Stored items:
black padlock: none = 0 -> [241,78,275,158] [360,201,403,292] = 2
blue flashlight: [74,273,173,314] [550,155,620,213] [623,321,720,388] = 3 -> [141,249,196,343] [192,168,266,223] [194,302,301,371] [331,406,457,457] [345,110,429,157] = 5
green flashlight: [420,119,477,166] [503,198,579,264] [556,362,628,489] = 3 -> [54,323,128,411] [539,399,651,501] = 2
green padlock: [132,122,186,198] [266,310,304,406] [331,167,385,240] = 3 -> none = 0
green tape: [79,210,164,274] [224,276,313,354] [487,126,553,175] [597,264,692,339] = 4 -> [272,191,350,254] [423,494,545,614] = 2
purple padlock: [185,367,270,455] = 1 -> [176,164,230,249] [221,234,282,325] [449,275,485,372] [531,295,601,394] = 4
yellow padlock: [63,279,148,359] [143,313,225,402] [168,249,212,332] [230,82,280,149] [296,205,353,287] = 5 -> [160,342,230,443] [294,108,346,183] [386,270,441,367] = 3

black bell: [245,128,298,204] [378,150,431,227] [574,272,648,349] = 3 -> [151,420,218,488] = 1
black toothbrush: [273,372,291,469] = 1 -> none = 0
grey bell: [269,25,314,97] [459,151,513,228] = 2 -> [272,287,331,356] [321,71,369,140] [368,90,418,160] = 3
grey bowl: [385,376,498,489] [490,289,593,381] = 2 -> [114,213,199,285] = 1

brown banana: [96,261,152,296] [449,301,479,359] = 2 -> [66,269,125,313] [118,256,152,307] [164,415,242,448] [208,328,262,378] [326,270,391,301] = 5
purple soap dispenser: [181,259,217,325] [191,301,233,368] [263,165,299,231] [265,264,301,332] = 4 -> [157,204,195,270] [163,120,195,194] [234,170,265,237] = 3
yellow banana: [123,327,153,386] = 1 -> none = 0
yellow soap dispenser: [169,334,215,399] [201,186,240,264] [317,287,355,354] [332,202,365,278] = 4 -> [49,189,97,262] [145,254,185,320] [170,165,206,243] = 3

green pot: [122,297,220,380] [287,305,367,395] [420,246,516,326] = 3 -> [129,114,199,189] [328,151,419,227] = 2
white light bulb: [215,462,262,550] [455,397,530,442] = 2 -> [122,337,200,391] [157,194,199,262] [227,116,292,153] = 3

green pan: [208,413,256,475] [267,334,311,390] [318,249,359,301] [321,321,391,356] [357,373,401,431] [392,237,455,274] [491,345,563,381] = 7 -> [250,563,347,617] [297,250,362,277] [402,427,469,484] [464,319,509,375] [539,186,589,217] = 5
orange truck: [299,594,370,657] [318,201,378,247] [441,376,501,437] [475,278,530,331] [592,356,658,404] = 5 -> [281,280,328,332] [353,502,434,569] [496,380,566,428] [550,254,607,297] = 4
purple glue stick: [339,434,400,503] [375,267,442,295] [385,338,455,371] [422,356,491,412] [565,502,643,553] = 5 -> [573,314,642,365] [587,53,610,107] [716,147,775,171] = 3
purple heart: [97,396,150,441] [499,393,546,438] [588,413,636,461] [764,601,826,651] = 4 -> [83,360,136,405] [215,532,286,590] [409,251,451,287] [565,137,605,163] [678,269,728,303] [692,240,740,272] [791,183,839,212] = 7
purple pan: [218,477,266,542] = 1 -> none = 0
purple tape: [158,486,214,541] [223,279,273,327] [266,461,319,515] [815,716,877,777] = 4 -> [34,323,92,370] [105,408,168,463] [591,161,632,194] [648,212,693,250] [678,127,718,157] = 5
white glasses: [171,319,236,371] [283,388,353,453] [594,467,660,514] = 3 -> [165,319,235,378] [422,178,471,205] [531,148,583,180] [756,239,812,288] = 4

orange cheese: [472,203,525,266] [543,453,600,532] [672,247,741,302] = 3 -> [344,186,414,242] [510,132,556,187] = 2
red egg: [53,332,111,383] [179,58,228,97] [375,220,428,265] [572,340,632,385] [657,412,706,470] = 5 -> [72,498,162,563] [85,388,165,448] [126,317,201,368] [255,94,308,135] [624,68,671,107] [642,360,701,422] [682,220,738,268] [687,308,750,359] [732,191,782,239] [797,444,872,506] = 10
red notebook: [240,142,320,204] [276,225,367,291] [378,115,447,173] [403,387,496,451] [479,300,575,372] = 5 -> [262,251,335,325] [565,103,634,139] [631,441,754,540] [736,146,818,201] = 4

Your assignment. Nothing should be left out: repeat all of the data exactly.

Response to this exercise.
black padlock: none = 0 -> [241,78,275,158] [360,201,403,292] = 2
blue flashlight: [74,273,173,314] [550,155,620,213] [623,321,720,388] = 3 -> [141,249,196,343] [192,168,266,223] [194,302,301,371] [331,406,457,457] [345,110,429,157] = 5
green flashlight: [420,119,477,166] [503,198,579,264] [556,362,628,489] = 3 -> [54,323,128,411] [539,399,651,501] = 2
green padlock: [132,122,186,198] [266,310,304,406] [331,167,385,240] = 3 -> none = 0
green tape: [79,210,164,274] [224,276,313,354] [487,126,553,175] [597,264,692,339] = 4 -> [272,191,350,254] [423,494,545,614] = 2
purple padlock: [185,367,270,455] = 1 -> [176,164,230,249] [221,234,282,325] [449,275,485,372] [531,295,601,394] = 4
yellow padlock: [63,279,148,359] [143,313,225,402] [168,249,212,332] [230,82,280,149] [296,205,353,287] = 5 -> [160,342,230,443] [294,108,346,183] [386,270,441,367] = 3

black bell: [245,128,298,204] [378,150,431,227] [574,272,648,349] = 3 -> [151,420,218,488] = 1
black toothbrush: [273,372,291,469] = 1 -> none = 0
grey bell: [269,25,314,97] [459,151,513,228] = 2 -> [272,287,331,356] [321,71,369,140] [368,90,418,160] = 3
grey bowl: [385,376,498,489] [490,289,593,381] = 2 -> [114,213,199,285] = 1

brown banana: [96,261,152,296] [449,301,479,359] = 2 -> [66,269,125,313] [118,256,152,307] [164,415,242,448] [208,328,262,378] [326,270,391,301] = 5
purple soap dispenser: [181,259,217,325] [191,301,233,368] [263,165,299,231] [265,264,301,332] = 4 -> [157,204,195,270] [163,120,195,194] [234,170,265,237] = 3
yellow banana: [123,327,153,386] = 1 -> none = 0
yellow soap dispenser: [169,334,215,399] [201,186,240,264] [317,287,355,354] [332,202,365,278] = 4 -> [49,189,97,262] [145,254,185,320] [170,165,206,243] = 3

green pot: [122,297,220,380] [287,305,367,395] [420,246,516,326] = 3 -> [129,114,199,189] [328,151,419,227] = 2
white light bulb: [215,462,262,550] [455,397,530,442] = 2 -> [122,337,200,391] [157,194,199,262] [227,116,292,153] = 3

green pan: [208,413,256,475] [267,334,311,390] [318,249,359,301] [321,321,391,356] [357,373,401,431] [392,237,455,274] [491,345,563,381] = 7 -> [250,563,347,617] [297,250,362,277] [402,427,469,484] [464,319,509,375] [539,186,589,217] = 5
orange truck: [299,594,370,657] [318,201,378,247] [441,376,501,437] [475,278,530,331] [592,356,658,404] = 5 -> [281,280,328,332] [353,502,434,569] [496,380,566,428] [550,254,607,297] = 4
purple glue stick: [339,434,400,503] [375,267,442,295] [385,338,455,371] [422,356,491,412] [565,502,643,553] = 5 -> [573,314,642,365] [587,53,610,107] [716,147,775,171] = 3
purple heart: [97,396,150,441] [499,393,546,438] [588,413,636,461] [764,601,826,651] = 4 -> [83,360,136,405] [215,532,286,590] [409,251,451,287] [565,137,605,163] [678,269,728,303] [692,240,740,272] [791,183,839,212] = 7
purple pan: [218,477,266,542] = 1 -> none = 0
purple tape: [158,486,214,541] [223,279,273,327] [266,461,319,515] [815,716,877,777] = 4 -> [34,323,92,370] [105,408,168,463] [591,161,632,194] [648,212,693,250] [678,127,718,157] = 5
white glasses: [171,319,236,371] [283,388,353,453] [594,467,660,514] = 3 -> [165,319,235,378] [422,178,471,205] [531,148,583,180] [756,239,812,288] = 4

orange cheese: [472,203,525,266] [543,453,600,532] [672,247,741,302] = 3 -> [344,186,414,242] [510,132,556,187] = 2
red egg: [53,332,111,383] [179,58,228,97] [375,220,428,265] [572,340,632,385] [657,412,706,470] = 5 -> [72,498,162,563] [85,388,165,448] [126,317,201,368] [255,94,308,135] [624,68,671,107] [642,360,701,422] [682,220,738,268] [687,308,750,359] [732,191,782,239] [797,444,872,506] = 10
red notebook: [240,142,320,204] [276,225,367,291] [378,115,447,173] [403,387,496,451] [479,300,575,372] = 5 -> [262,251,335,325] [565,103,634,139] [631,441,754,540] [736,146,818,201] = 4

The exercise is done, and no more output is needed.